--- begin Record list ---

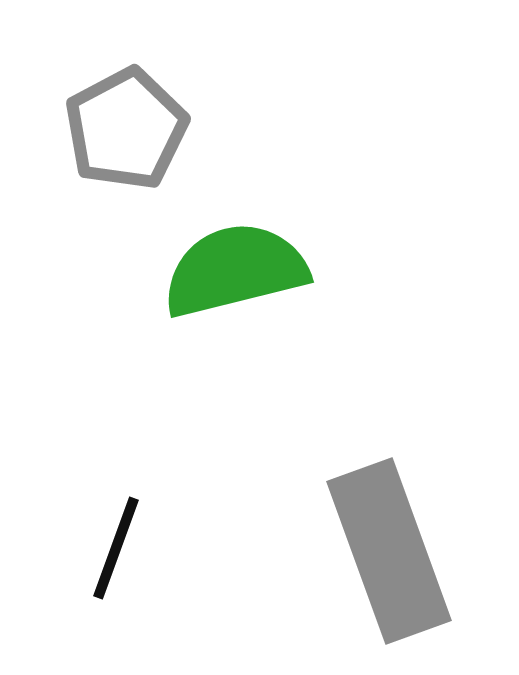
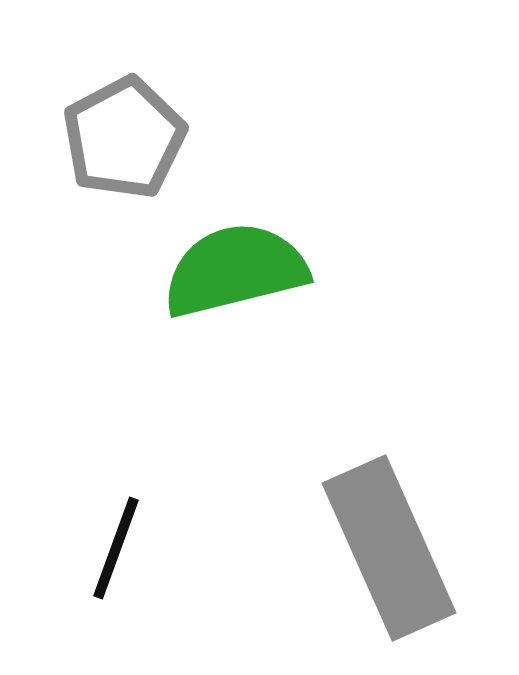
gray pentagon: moved 2 px left, 9 px down
gray rectangle: moved 3 px up; rotated 4 degrees counterclockwise
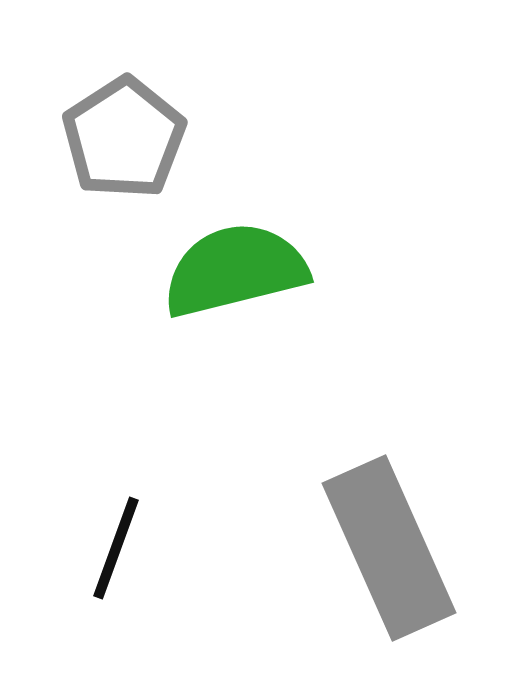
gray pentagon: rotated 5 degrees counterclockwise
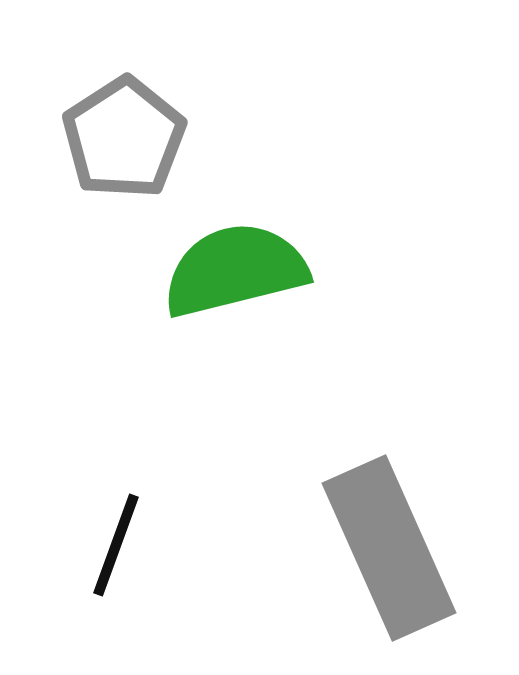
black line: moved 3 px up
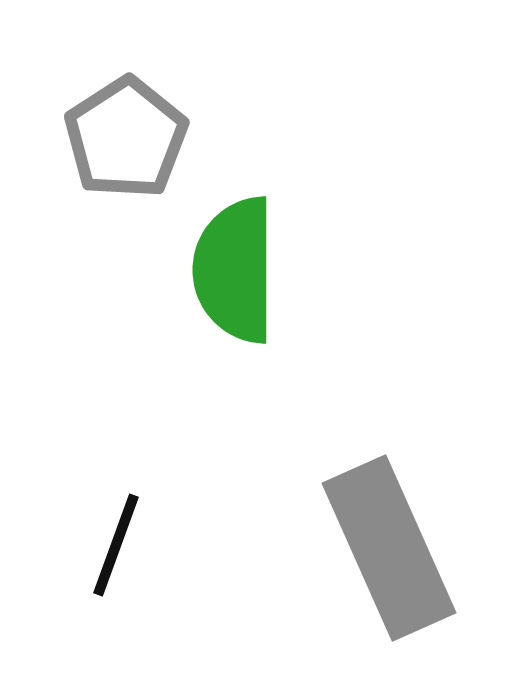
gray pentagon: moved 2 px right
green semicircle: rotated 76 degrees counterclockwise
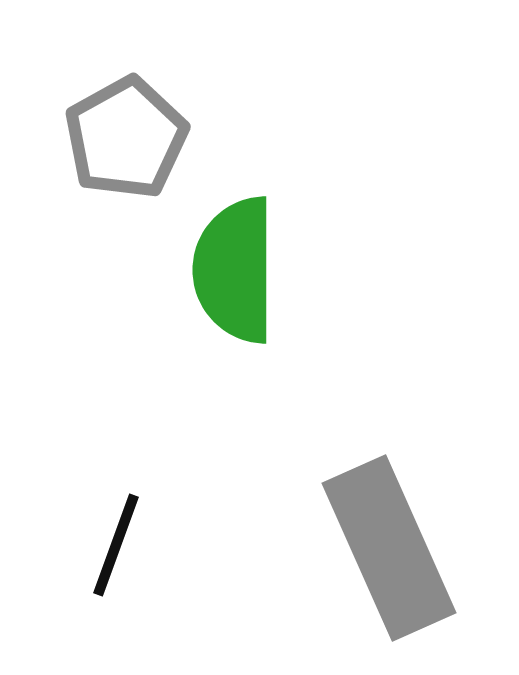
gray pentagon: rotated 4 degrees clockwise
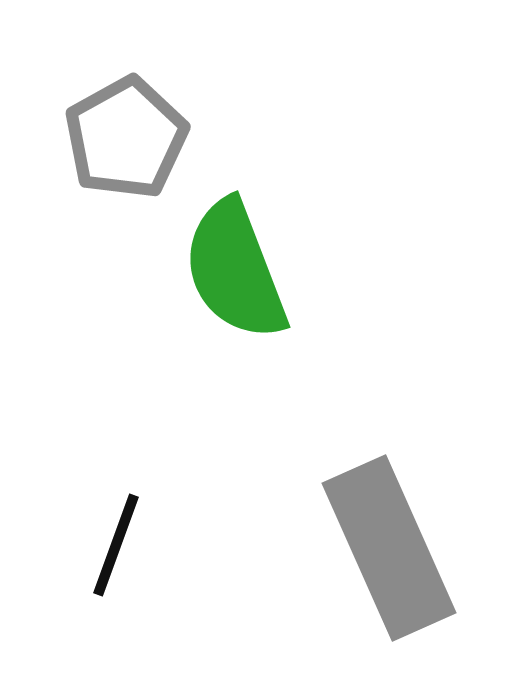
green semicircle: rotated 21 degrees counterclockwise
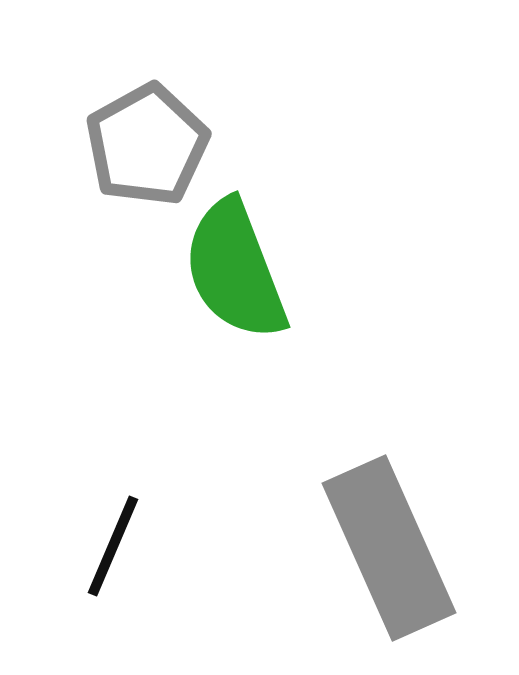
gray pentagon: moved 21 px right, 7 px down
black line: moved 3 px left, 1 px down; rotated 3 degrees clockwise
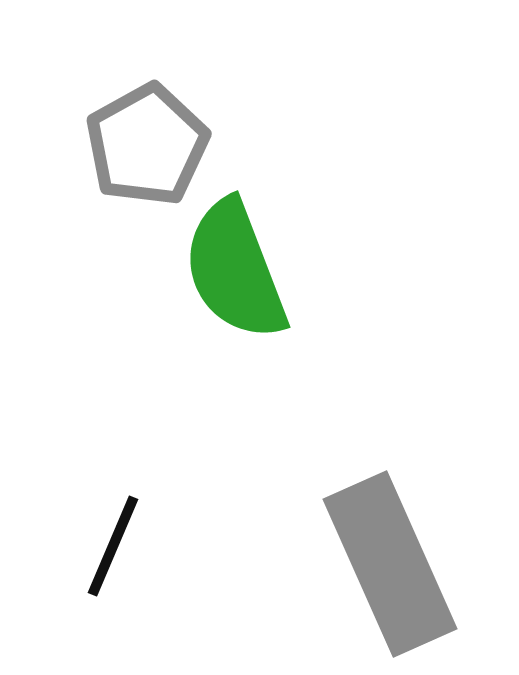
gray rectangle: moved 1 px right, 16 px down
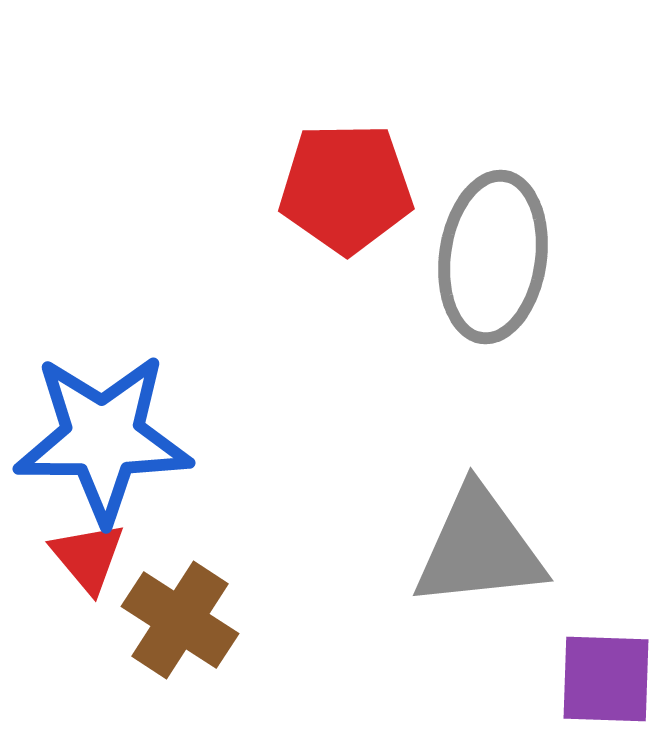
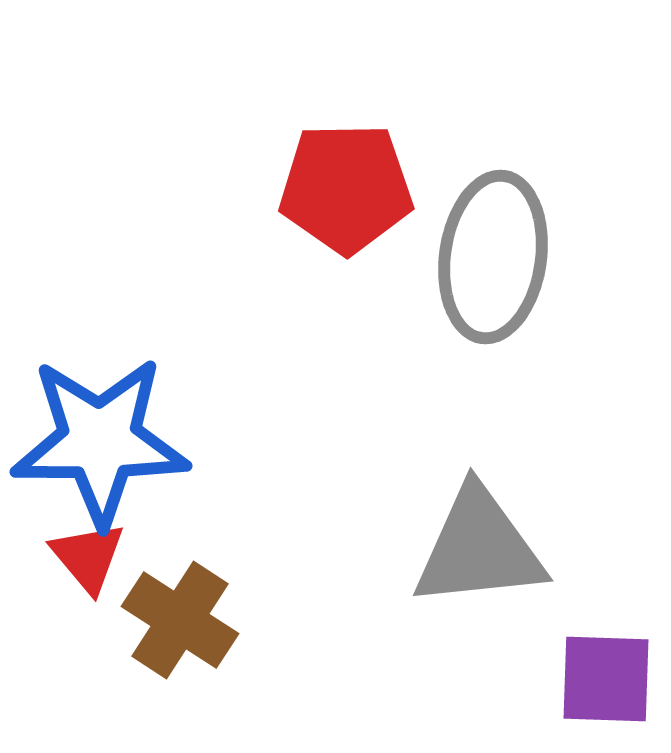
blue star: moved 3 px left, 3 px down
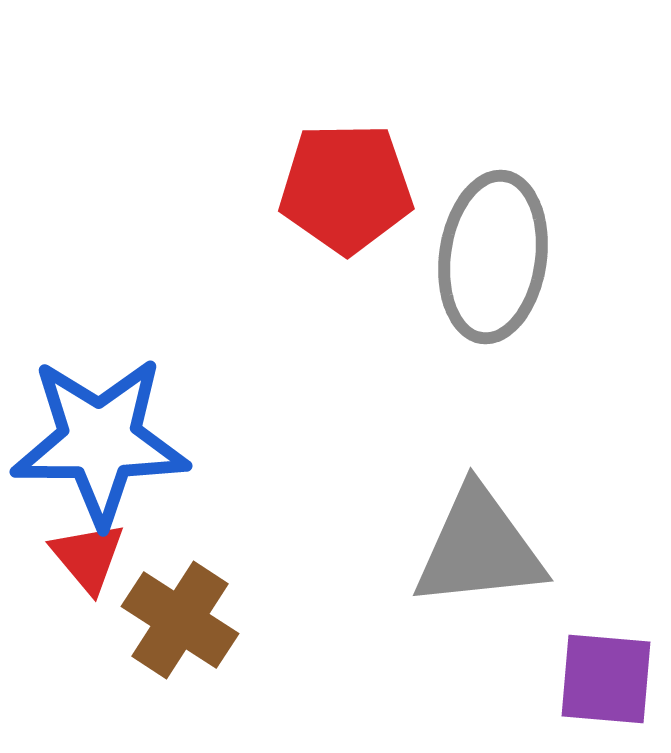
purple square: rotated 3 degrees clockwise
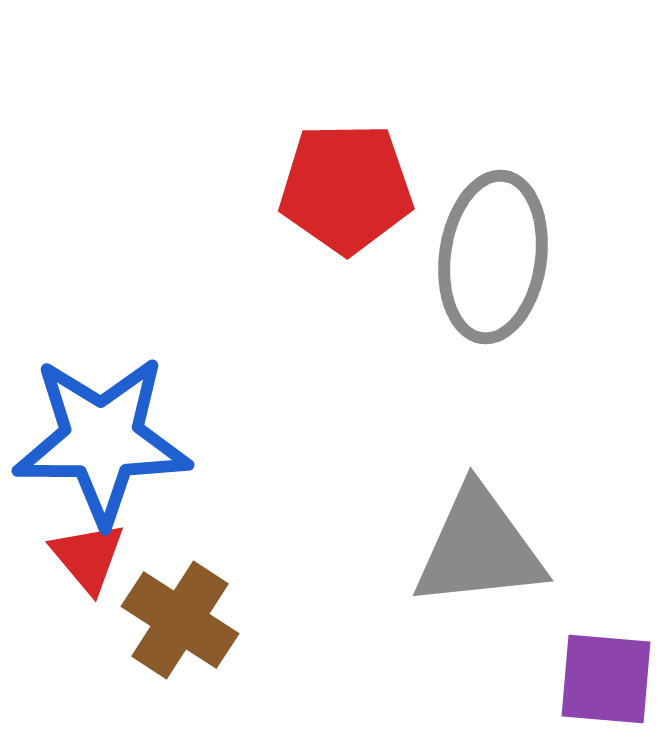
blue star: moved 2 px right, 1 px up
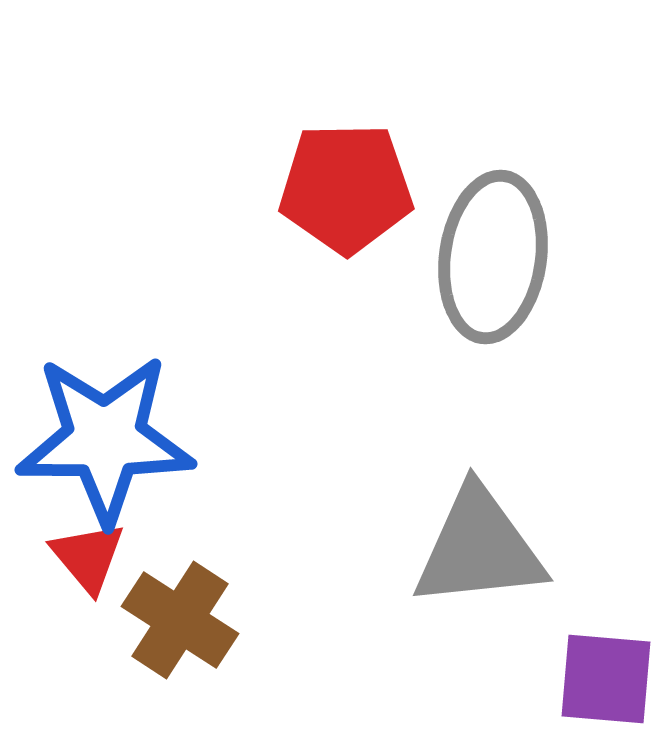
blue star: moved 3 px right, 1 px up
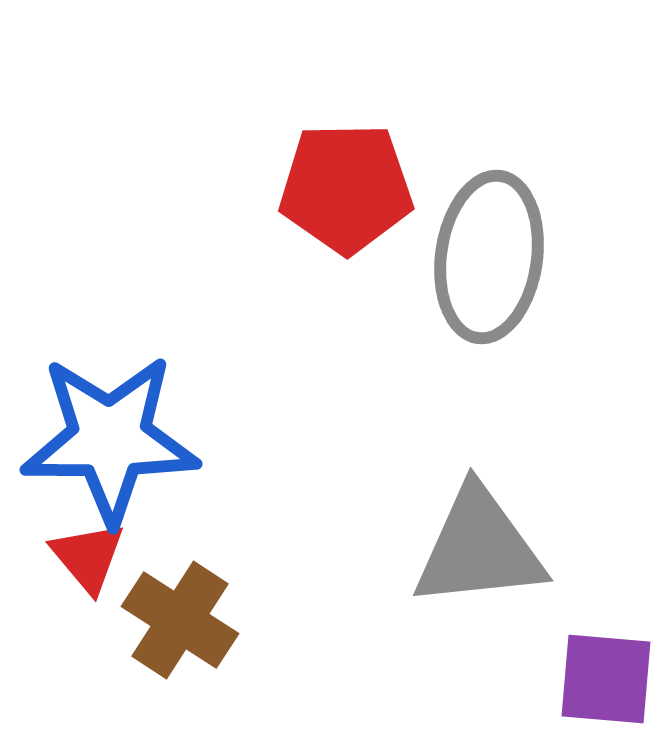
gray ellipse: moved 4 px left
blue star: moved 5 px right
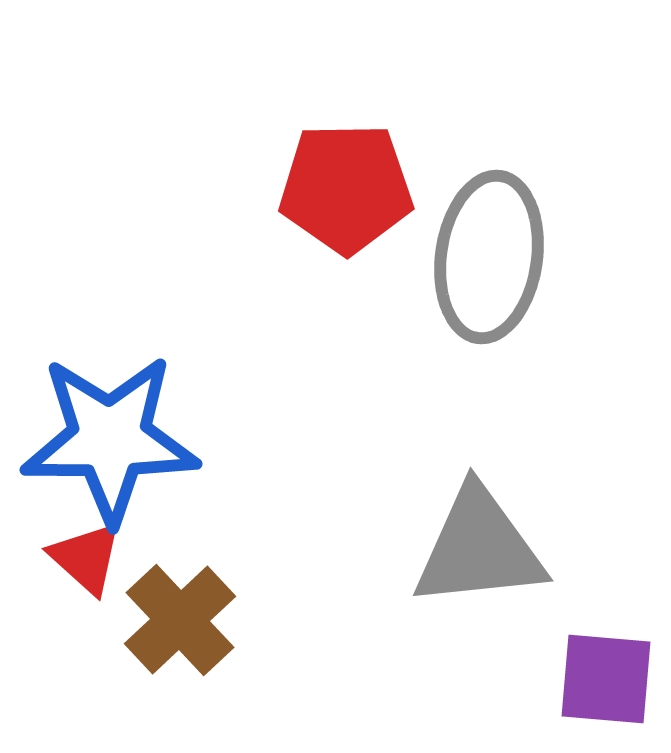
red triangle: moved 2 px left, 1 px down; rotated 8 degrees counterclockwise
brown cross: rotated 14 degrees clockwise
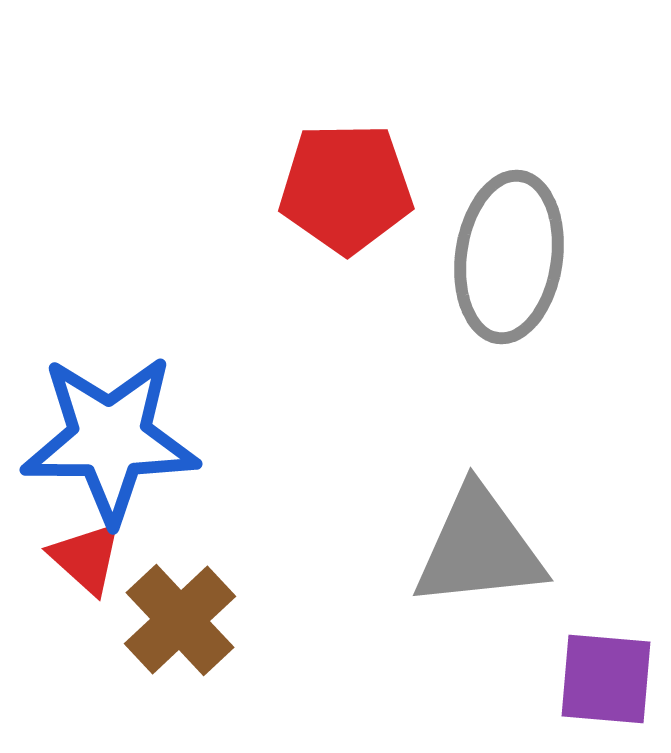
gray ellipse: moved 20 px right
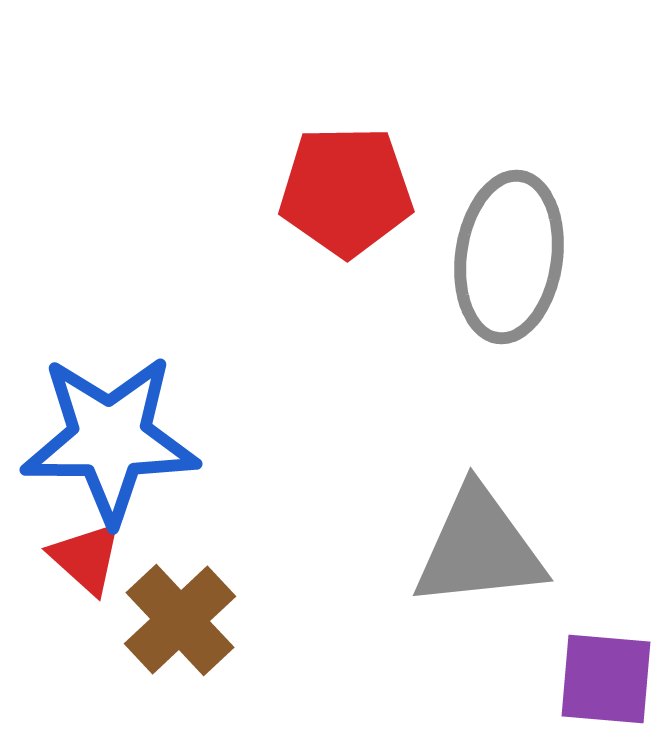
red pentagon: moved 3 px down
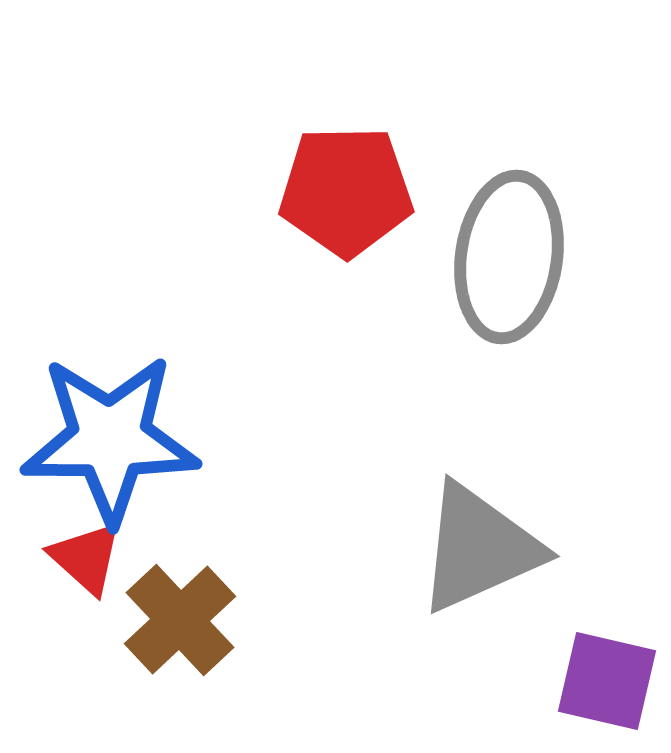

--- end Record list ---

Copy out every line of the listing above with no changes, omitting the pictures.

gray pentagon: moved 2 px left, 9 px down
gray rectangle: moved 3 px up; rotated 4 degrees counterclockwise
gray pentagon: rotated 5 degrees counterclockwise
black line: moved 3 px up
gray pentagon: moved 2 px right
green semicircle: rotated 76 degrees counterclockwise
gray pentagon: rotated 4 degrees clockwise
green semicircle: rotated 21 degrees counterclockwise
gray pentagon: moved 21 px right, 7 px down
black line: moved 3 px left, 1 px down; rotated 3 degrees clockwise
gray rectangle: moved 1 px right, 16 px down
blue star: moved 3 px left, 3 px down
purple square: rotated 3 degrees clockwise
blue star: moved 2 px right, 1 px up
blue star: moved 3 px right, 1 px up
gray ellipse: moved 4 px left
blue star: moved 5 px right
red triangle: moved 2 px left, 1 px down; rotated 8 degrees counterclockwise
brown cross: rotated 14 degrees clockwise
gray ellipse: moved 20 px right
red pentagon: moved 3 px down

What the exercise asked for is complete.